> [Required action]
Give back each line of the data exactly.

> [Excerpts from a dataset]
###

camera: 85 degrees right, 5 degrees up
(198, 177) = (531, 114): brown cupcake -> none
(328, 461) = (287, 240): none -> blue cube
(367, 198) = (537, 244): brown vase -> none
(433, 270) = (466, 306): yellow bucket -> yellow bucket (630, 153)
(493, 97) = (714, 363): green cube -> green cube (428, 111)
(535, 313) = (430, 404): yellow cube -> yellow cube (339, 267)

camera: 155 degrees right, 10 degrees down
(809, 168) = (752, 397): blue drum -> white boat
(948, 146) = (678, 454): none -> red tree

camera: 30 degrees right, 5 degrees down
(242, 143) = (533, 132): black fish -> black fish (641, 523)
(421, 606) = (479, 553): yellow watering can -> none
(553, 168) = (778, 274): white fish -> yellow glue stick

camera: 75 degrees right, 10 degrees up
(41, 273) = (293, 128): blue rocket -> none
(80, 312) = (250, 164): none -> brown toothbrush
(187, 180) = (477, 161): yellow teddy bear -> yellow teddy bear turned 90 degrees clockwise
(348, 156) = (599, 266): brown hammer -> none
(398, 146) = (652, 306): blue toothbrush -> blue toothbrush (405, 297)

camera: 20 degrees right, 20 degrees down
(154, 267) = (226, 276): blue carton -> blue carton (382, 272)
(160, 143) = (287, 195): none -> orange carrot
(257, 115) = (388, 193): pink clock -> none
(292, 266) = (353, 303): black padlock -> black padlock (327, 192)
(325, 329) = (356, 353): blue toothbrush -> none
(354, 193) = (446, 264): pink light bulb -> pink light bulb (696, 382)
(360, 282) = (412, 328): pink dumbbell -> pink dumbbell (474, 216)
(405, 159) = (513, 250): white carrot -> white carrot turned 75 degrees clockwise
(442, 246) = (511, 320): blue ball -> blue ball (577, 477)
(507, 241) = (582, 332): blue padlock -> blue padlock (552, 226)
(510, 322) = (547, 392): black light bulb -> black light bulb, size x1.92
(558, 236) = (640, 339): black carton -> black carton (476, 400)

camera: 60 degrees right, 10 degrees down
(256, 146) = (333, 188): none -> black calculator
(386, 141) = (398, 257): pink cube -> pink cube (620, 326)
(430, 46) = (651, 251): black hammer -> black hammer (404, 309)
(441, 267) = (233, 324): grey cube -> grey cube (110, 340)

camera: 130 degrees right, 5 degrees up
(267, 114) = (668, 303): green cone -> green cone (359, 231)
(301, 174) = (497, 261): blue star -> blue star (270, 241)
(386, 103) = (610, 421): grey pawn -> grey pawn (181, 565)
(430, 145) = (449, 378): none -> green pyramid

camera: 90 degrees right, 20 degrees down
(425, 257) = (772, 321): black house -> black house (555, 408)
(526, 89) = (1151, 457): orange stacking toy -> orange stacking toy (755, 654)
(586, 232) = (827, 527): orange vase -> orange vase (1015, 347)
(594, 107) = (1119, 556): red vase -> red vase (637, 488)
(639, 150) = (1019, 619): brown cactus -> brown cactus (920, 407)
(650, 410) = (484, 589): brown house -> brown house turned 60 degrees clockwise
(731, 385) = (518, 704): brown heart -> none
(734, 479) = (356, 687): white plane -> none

###

> [Reply]
camera: 85 degrees right, 5 degrees up
(198, 177) = (531, 114): brown cupcake -> none
(328, 461) = (287, 240): none -> blue cube
(367, 198) = (537, 244): brown vase -> none
(433, 270) = (466, 306): yellow bucket -> yellow bucket (630, 153)
(493, 97) = (714, 363): green cube -> green cube (428, 111)
(535, 313) = (430, 404): yellow cube -> yellow cube (339, 267)

camera: 155 degrees right, 10 degrees down
(809, 168) = (752, 397): blue drum -> white boat
(948, 146) = (678, 454): none -> red tree

camera: 30 degrees right, 5 degrees down
(242, 143) = (533, 132): black fish -> black fish (641, 523)
(421, 606) = (479, 553): yellow watering can -> none
(553, 168) = (778, 274): white fish -> yellow glue stick

camera: 75 degrees right, 10 degrees up
(41, 273) = (293, 128): blue rocket -> none
(80, 312) = (250, 164): none -> brown toothbrush
(187, 180) = (477, 161): yellow teddy bear -> yellow teddy bear turned 90 degrees clockwise
(348, 156) = (599, 266): brown hammer -> none
(398, 146) = (652, 306): blue toothbrush -> blue toothbrush (405, 297)

camera: 20 degrees right, 20 degrees down
(154, 267) = (226, 276): blue carton -> blue carton (382, 272)
(160, 143) = (287, 195): none -> orange carrot
(257, 115) = (388, 193): pink clock -> none
(292, 266) = (353, 303): black padlock -> black padlock (327, 192)
(325, 329) = (356, 353): blue toothbrush -> none
(354, 193) = (446, 264): pink light bulb -> pink light bulb (696, 382)
(360, 282) = (412, 328): pink dumbbell -> pink dumbbell (474, 216)
(405, 159) = (513, 250): white carrot -> white carrot turned 75 degrees clockwise
(442, 246) = (511, 320): blue ball -> blue ball (577, 477)
(507, 241) = (582, 332): blue padlock -> blue padlock (552, 226)
(510, 322) = (547, 392): black light bulb -> black light bulb, size x1.92
(558, 236) = (640, 339): black carton -> black carton (476, 400)

camera: 60 degrees right, 10 degrees down
(256, 146) = (333, 188): none -> black calculator
(386, 141) = (398, 257): pink cube -> pink cube (620, 326)
(430, 46) = (651, 251): black hammer -> black hammer (404, 309)
(441, 267) = (233, 324): grey cube -> grey cube (110, 340)

camera: 130 degrees right, 5 degrees up
(267, 114) = (668, 303): green cone -> green cone (359, 231)
(301, 174) = (497, 261): blue star -> blue star (270, 241)
(386, 103) = (610, 421): grey pawn -> grey pawn (181, 565)
(430, 145) = (449, 378): none -> green pyramid

camera: 90 degrees right, 20 degrees down
(425, 257) = (772, 321): black house -> black house (555, 408)
(526, 89) = (1151, 457): orange stacking toy -> orange stacking toy (755, 654)
(586, 232) = (827, 527): orange vase -> orange vase (1015, 347)
(594, 107) = (1119, 556): red vase -> red vase (637, 488)
(639, 150) = (1019, 619): brown cactus -> brown cactus (920, 407)
(650, 410) = (484, 589): brown house -> brown house turned 60 degrees clockwise
(731, 385) = (518, 704): brown heart -> none
(734, 479) = (356, 687): white plane -> none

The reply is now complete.